**EXERCISE BRIEF**
Copy out each line in the material below that has the word "List".

**DATA RECORDS**
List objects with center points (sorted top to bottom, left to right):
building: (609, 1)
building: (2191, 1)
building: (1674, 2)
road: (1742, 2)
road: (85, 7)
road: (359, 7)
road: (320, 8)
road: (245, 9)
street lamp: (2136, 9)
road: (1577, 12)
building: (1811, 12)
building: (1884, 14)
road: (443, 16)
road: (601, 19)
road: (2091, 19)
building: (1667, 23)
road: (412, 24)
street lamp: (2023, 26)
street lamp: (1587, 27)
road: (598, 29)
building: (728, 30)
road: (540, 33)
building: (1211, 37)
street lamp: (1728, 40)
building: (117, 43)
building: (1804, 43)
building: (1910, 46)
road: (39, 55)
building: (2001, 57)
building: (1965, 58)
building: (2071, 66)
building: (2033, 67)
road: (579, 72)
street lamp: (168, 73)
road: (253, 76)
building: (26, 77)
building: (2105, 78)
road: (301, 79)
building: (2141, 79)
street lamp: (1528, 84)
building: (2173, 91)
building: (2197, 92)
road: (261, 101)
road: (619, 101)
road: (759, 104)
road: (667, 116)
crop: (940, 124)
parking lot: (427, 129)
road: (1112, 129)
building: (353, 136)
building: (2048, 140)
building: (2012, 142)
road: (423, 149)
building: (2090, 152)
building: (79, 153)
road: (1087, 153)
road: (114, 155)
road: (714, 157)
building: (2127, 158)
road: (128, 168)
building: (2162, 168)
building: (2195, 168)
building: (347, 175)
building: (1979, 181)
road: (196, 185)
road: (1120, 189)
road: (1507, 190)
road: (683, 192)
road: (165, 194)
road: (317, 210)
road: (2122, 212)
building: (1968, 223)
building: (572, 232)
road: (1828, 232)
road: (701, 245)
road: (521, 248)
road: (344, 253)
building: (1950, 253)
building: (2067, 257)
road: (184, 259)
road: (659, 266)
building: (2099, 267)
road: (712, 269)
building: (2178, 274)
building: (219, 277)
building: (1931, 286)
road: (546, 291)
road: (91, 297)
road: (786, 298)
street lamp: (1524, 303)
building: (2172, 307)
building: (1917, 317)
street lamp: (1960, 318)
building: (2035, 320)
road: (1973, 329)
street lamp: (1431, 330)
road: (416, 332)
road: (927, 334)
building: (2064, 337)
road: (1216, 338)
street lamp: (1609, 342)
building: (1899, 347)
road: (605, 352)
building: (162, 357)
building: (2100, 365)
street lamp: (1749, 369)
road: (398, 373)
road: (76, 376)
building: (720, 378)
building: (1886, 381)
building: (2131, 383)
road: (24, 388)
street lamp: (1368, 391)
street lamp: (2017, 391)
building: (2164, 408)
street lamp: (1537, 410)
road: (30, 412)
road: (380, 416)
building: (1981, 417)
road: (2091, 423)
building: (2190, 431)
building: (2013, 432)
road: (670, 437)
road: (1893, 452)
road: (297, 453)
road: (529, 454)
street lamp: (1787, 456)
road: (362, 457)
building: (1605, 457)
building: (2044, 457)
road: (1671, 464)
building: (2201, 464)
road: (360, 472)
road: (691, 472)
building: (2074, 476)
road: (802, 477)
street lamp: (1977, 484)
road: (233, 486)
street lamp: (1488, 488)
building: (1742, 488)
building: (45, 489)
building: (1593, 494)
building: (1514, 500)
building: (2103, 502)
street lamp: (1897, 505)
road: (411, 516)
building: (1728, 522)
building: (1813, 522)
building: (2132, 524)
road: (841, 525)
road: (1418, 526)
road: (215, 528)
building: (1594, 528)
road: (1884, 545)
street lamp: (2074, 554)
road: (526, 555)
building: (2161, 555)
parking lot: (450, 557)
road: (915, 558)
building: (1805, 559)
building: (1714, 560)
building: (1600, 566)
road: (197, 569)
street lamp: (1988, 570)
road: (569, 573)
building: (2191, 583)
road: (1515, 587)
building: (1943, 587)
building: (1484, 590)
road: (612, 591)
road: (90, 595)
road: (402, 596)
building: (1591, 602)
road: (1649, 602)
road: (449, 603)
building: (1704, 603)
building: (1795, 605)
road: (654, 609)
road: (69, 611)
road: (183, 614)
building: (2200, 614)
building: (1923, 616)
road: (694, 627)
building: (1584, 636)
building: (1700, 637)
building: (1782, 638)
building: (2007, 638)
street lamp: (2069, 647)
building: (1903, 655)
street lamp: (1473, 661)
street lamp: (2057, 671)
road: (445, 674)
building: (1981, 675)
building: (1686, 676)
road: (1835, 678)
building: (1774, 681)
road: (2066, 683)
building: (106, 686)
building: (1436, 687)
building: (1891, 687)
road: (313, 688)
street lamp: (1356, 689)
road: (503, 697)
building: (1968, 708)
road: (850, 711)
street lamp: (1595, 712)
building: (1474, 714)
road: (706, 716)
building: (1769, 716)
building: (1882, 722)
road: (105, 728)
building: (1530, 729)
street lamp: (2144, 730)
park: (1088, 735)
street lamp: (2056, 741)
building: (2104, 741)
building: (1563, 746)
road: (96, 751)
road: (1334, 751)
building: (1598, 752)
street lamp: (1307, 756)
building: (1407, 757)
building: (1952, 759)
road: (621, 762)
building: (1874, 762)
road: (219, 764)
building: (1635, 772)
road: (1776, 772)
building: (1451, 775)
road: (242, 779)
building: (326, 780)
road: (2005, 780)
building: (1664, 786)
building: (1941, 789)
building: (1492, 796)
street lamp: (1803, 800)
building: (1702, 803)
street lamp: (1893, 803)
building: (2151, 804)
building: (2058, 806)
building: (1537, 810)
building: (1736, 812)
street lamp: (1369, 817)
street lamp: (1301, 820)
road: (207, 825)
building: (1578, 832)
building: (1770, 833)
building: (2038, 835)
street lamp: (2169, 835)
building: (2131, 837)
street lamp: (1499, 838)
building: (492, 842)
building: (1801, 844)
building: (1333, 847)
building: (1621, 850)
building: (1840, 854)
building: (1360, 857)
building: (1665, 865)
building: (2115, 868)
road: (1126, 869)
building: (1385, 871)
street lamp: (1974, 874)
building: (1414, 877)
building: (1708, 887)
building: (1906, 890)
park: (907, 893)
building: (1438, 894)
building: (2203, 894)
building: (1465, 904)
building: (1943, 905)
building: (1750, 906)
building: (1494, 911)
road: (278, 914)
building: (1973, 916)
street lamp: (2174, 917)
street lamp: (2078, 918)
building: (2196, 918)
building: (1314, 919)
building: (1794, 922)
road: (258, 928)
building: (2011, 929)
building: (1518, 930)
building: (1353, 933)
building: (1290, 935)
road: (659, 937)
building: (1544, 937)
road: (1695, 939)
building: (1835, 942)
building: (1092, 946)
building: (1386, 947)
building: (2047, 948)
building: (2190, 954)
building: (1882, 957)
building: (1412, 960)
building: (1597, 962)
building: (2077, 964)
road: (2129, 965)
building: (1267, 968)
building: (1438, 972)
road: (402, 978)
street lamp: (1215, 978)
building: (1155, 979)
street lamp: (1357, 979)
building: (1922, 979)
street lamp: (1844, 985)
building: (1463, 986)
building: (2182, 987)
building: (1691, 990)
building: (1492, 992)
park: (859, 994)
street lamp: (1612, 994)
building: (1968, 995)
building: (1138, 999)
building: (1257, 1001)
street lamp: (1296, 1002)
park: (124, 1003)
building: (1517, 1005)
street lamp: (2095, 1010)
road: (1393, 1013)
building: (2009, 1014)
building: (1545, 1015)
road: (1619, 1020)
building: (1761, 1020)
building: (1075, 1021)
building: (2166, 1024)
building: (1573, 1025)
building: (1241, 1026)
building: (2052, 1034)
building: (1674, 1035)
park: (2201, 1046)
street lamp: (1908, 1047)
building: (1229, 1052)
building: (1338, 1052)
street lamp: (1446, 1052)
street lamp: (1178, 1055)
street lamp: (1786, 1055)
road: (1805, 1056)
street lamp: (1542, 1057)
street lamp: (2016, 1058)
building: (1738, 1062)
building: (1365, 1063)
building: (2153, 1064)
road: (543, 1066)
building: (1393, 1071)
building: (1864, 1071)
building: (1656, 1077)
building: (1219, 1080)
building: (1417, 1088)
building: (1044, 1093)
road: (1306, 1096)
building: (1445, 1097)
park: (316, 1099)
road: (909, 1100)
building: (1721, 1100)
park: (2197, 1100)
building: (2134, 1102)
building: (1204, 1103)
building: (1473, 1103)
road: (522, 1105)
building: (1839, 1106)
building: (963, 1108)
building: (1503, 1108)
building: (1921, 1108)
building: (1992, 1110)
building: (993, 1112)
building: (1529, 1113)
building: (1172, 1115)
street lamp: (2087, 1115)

---

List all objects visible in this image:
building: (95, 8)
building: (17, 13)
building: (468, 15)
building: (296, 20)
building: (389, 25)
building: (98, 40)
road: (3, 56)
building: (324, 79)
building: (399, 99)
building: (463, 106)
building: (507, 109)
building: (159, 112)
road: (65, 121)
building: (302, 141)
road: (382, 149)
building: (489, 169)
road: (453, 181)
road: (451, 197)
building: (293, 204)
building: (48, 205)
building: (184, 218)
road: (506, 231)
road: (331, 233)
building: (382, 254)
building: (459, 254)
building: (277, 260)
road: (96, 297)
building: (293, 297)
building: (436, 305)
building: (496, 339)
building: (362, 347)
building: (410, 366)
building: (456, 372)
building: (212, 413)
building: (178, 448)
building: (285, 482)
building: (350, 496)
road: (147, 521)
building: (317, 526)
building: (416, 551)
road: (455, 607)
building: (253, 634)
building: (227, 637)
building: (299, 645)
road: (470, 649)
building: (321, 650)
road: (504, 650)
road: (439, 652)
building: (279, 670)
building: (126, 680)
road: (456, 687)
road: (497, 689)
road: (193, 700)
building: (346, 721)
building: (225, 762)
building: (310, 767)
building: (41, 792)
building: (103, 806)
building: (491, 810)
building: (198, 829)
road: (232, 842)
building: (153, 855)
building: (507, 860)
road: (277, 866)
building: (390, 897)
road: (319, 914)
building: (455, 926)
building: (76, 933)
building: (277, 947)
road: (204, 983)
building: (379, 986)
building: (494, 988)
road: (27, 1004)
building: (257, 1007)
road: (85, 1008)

**FINISHED TASK**
List objects with center points (sorted top to bottom, left to right):
List all objects visible in this image:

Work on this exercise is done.